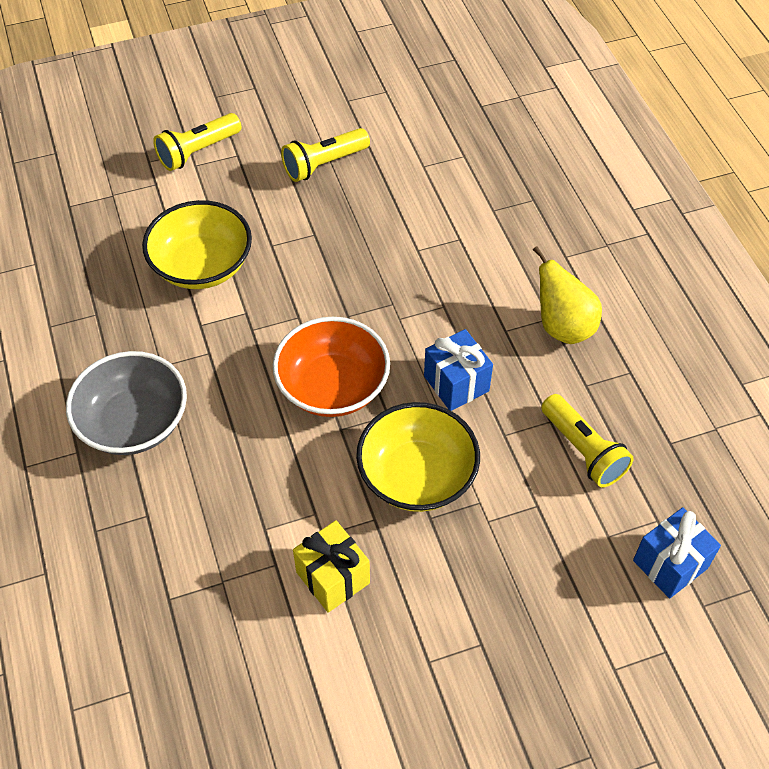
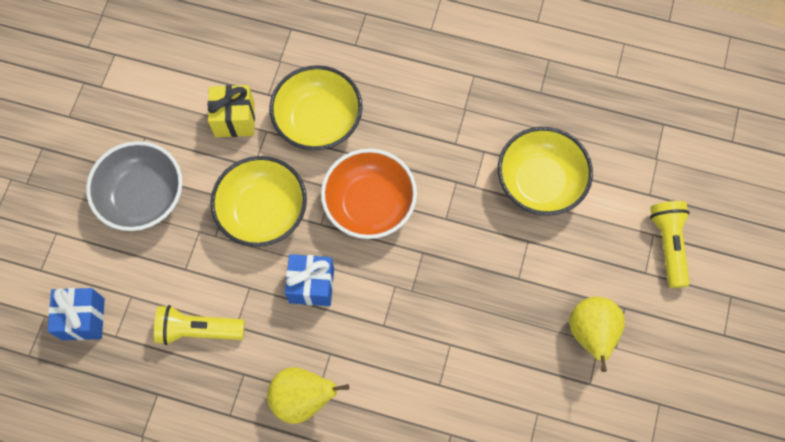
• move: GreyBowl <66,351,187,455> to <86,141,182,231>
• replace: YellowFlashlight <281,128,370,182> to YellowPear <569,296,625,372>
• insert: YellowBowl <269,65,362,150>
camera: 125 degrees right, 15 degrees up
------------------------
§ Work item
Return exactly the lines from the one containing "insert: YellowBowl <269,65,362,150>" to the last line of the data, and nothing more.

§ Written solution
• insert: YellowBowl <269,65,362,150>
camera: 125 degrees right, 15 degrees up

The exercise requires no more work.